• _EXERCISE_:
Present the lines below again, exactly as they stand.
______
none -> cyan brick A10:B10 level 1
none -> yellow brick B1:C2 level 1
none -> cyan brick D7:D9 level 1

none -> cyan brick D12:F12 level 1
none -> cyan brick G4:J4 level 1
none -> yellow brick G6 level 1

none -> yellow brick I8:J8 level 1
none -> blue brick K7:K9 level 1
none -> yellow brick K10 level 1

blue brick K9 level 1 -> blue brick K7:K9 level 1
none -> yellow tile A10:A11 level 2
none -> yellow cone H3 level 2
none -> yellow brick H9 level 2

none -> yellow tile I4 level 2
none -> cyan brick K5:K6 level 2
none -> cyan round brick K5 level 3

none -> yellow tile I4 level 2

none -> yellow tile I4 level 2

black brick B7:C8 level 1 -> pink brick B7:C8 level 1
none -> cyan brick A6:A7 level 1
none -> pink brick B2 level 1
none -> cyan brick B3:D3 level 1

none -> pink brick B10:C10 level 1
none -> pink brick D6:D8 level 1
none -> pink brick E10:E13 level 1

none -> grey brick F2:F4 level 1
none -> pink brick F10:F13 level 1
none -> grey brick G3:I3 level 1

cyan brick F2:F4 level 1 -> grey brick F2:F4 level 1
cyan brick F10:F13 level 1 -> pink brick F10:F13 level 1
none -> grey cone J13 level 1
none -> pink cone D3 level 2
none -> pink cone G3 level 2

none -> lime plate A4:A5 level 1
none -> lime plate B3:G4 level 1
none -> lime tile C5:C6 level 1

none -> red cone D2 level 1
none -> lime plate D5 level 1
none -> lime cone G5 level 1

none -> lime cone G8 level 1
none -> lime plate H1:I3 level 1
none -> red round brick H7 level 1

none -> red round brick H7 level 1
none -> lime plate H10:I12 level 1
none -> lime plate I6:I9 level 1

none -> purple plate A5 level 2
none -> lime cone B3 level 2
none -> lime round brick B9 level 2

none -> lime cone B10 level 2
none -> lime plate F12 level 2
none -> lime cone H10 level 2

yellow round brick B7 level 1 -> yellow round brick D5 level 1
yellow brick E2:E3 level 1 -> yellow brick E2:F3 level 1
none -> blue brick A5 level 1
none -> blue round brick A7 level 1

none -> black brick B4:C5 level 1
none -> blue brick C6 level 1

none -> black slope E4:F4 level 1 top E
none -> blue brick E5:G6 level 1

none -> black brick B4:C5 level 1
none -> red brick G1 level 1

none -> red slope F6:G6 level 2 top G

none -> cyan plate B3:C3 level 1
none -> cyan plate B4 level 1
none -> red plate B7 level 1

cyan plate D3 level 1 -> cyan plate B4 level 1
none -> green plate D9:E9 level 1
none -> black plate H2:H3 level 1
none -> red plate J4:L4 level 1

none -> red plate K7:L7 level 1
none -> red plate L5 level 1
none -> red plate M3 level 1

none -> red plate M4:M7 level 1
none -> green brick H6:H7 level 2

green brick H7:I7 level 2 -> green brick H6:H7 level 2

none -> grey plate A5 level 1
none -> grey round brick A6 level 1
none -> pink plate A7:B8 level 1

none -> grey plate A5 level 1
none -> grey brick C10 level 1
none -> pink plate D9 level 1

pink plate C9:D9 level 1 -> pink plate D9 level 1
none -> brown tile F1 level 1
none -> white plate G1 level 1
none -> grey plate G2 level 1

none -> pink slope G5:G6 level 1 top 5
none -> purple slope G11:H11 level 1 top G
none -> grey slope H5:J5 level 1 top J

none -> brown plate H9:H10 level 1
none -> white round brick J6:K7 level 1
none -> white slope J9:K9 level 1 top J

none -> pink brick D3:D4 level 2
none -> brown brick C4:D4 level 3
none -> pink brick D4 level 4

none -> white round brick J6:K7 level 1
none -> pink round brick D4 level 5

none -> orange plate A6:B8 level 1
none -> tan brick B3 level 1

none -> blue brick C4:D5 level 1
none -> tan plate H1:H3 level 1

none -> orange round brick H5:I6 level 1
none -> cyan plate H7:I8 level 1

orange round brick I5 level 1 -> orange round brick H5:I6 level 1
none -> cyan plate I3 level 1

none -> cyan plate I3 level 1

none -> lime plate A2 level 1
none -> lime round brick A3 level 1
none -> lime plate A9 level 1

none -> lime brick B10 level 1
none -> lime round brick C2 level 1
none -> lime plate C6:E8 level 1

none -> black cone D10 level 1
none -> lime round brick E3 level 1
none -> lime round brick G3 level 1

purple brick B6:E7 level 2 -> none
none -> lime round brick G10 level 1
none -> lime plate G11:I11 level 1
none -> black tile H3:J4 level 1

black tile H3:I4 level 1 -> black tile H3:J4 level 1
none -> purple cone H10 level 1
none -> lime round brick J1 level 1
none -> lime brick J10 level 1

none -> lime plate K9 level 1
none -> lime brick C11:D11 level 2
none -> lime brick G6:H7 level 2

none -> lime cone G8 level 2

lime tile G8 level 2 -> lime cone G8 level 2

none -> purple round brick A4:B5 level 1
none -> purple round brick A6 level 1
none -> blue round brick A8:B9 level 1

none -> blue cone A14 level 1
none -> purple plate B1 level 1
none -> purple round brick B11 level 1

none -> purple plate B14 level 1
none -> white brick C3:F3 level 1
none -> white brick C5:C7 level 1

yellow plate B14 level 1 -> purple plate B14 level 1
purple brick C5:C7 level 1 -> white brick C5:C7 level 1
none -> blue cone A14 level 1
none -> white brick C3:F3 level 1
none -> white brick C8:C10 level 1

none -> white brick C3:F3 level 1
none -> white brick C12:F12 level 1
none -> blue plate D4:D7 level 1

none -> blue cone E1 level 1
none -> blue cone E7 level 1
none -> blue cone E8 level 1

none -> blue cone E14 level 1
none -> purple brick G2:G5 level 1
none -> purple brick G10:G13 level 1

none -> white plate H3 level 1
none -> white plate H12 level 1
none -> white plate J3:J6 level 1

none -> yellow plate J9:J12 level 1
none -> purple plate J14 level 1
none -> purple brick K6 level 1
______
• _SOLUTION TO THIS PROBLEM_:
none -> cyan brick A10:B10 level 1
none -> yellow brick B1:C2 level 1
none -> cyan brick D7:D9 level 1

none -> cyan brick D12:F12 level 1
none -> cyan brick G4:J4 level 1
none -> yellow brick G6 level 1

none -> yellow brick I8:J8 level 1
none -> blue brick K7:K9 level 1
none -> yellow brick K10 level 1

blue brick K9 level 1 -> blue brick K7:K9 level 1
none -> yellow tile A10:A11 level 2
none -> yellow cone H3 level 2
none -> yellow brick H9 level 2

none -> yellow tile I4 level 2
none -> cyan brick K5:K6 level 2
none -> cyan round brick K5 level 3

none -> yellow tile I4 level 2

none -> yellow tile I4 level 2

black brick B7:C8 level 1 -> pink brick B7:C8 level 1
none -> cyan brick A6:A7 level 1
none -> pink brick B2 level 1
none -> cyan brick B3:D3 level 1

none -> pink brick B10:C10 level 1
none -> pink brick D6:D8 level 1
none -> pink brick E10:E13 level 1

none -> grey brick F2:F4 level 1
none -> pink brick F10:F13 level 1
none -> grey brick G3:I3 level 1

cyan brick F2:F4 level 1 -> grey brick F2:F4 level 1
cyan brick F10:F13 level 1 -> pink brick F10:F13 level 1
none -> grey cone J13 level 1
none -> pink cone D3 level 2
none -> pink cone G3 level 2

none -> lime plate A4:A5 level 1
none -> lime plate B3:G4 level 1
none -> lime tile C5:C6 level 1

none -> red cone D2 level 1
none -> lime plate D5 level 1
none -> lime cone G5 level 1

none -> lime cone G8 level 1
none -> lime plate H1:I3 level 1
none -> red round brick H7 level 1

none -> red round brick H7 level 1
none -> lime plate H10:I12 level 1
none -> lime plate I6:I9 level 1

none -> purple plate A5 level 2
none -> lime cone B3 level 2
none -> lime round brick B9 level 2

none -> lime cone B10 level 2
none -> lime plate F12 level 2
none -> lime cone H10 level 2

yellow round brick B7 level 1 -> yellow round brick D5 level 1
yellow brick E2:E3 level 1 -> yellow brick E2:F3 level 1
none -> blue brick A5 level 1
none -> blue round brick A7 level 1

none -> black brick B4:C5 level 1
none -> blue brick C6 level 1

none -> black slope E4:F4 level 1 top E
none -> blue brick E5:G6 level 1

none -> black brick B4:C5 level 1
none -> red brick G1 level 1

none -> red slope F6:G6 level 2 top G

none -> cyan plate B3:C3 level 1
none -> cyan plate B4 level 1
none -> red plate B7 level 1

cyan plate D3 level 1 -> cyan plate B4 level 1
none -> green plate D9:E9 level 1
none -> black plate H2:H3 level 1
none -> red plate J4:L4 level 1

none -> red plate K7:L7 level 1
none -> red plate L5 level 1
none -> red plate M3 level 1

none -> red plate M4:M7 level 1
none -> green brick H6:H7 level 2

green brick H7:I7 level 2 -> green brick H6:H7 level 2

none -> grey plate A5 level 1
none -> grey round brick A6 level 1
none -> pink plate A7:B8 level 1

none -> grey plate A5 level 1
none -> grey brick C10 level 1
none -> pink plate D9 level 1

pink plate C9:D9 level 1 -> pink plate D9 level 1
none -> brown tile F1 level 1
none -> white plate G1 level 1
none -> grey plate G2 level 1

none -> pink slope G5:G6 level 1 top 5
none -> purple slope G11:H11 level 1 top G
none -> grey slope H5:J5 level 1 top J

none -> brown plate H9:H10 level 1
none -> white round brick J6:K7 level 1
none -> white slope J9:K9 level 1 top J

none -> pink brick D3:D4 level 2
none -> brown brick C4:D4 level 3
none -> pink brick D4 level 4

none -> white round brick J6:K7 level 1
none -> pink round brick D4 level 5

none -> orange plate A6:B8 level 1
none -> tan brick B3 level 1

none -> blue brick C4:D5 level 1
none -> tan plate H1:H3 level 1

none -> orange round brick H5:I6 level 1
none -> cyan plate H7:I8 level 1

orange round brick I5 level 1 -> orange round brick H5:I6 level 1
none -> cyan plate I3 level 1

none -> cyan plate I3 level 1

none -> lime plate A2 level 1
none -> lime round brick A3 level 1
none -> lime plate A9 level 1

none -> lime brick B10 level 1
none -> lime round brick C2 level 1
none -> lime plate C6:E8 level 1

none -> black cone D10 level 1
none -> lime round brick E3 level 1
none -> lime round brick G3 level 1

purple brick B6:E7 level 2 -> none
none -> lime round brick G10 level 1
none -> lime plate G11:I11 level 1
none -> black tile H3:J4 level 1

black tile H3:I4 level 1 -> black tile H3:J4 level 1
none -> purple cone H10 level 1
none -> lime round brick J1 level 1
none -> lime brick J10 level 1

none -> lime plate K9 level 1
none -> lime brick C11:D11 level 2
none -> lime brick G6:H7 level 2

none -> lime cone G8 level 2

lime tile G8 level 2 -> lime cone G8 level 2

none -> purple round brick A4:B5 level 1
none -> purple round brick A6 level 1
none -> blue round brick A8:B9 level 1

none -> blue cone A14 level 1
none -> purple plate B1 level 1
none -> purple round brick B11 level 1

none -> purple plate B14 level 1
none -> white brick C3:F3 level 1
none -> white brick C5:C7 level 1

yellow plate B14 level 1 -> purple plate B14 level 1
purple brick C5:C7 level 1 -> white brick C5:C7 level 1
none -> blue cone A14 level 1
none -> white brick C3:F3 level 1
none -> white brick C8:C10 level 1

none -> white brick C3:F3 level 1
none -> white brick C12:F12 level 1
none -> blue plate D4:D7 level 1

none -> blue cone E1 level 1
none -> blue cone E7 level 1
none -> blue cone E8 level 1

none -> blue cone E14 level 1
none -> purple brick G2:G5 level 1
none -> purple brick G10:G13 level 1

none -> white plate H3 level 1
none -> white plate H12 level 1
none -> white plate J3:J6 level 1

none -> yellow plate J9:J12 level 1
none -> purple plate J14 level 1
none -> purple brick K6 level 1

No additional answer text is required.